(Before-and-after scene images)
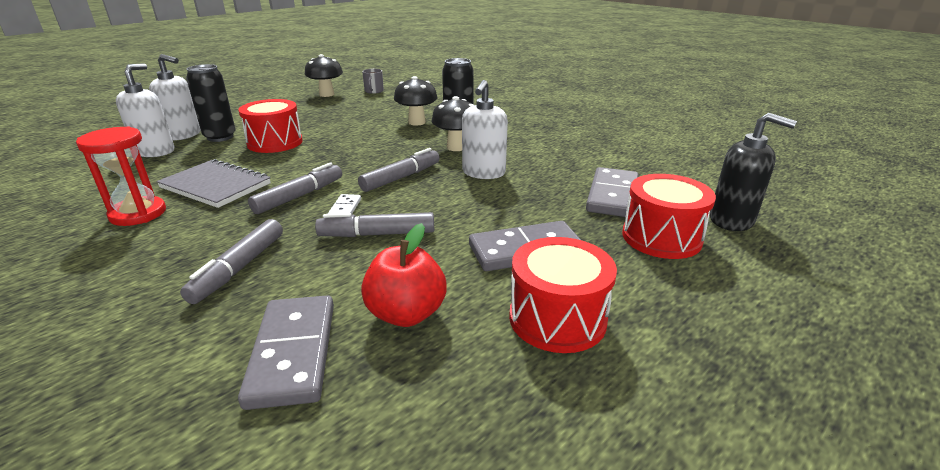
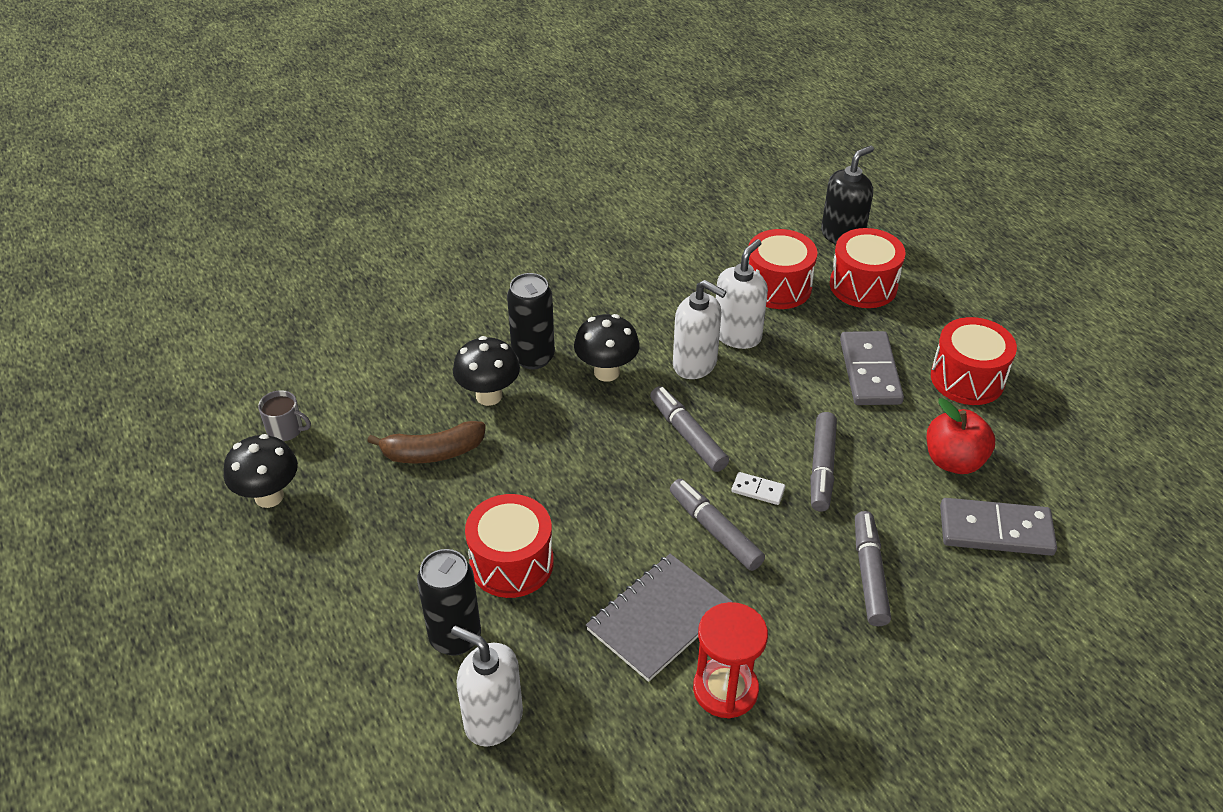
camera: 75 degrees left, 15 degrees up
(183, 135) = (419, 693): white soap dispenser -> white soap dispenser (737, 335)
(239, 268) = (869, 574): grey marker -> grey marker turned 120 degrees counterclockwise
(364, 117) = (432, 452): none -> brown banana
(612, 195) = (777, 286): grey domino -> red drum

#### EXERCISE REQUIREMENTS:
Return one number, the count of lines in the records holding the word "grey".

#### SOLUTION FOR THIS EXERCISE:
2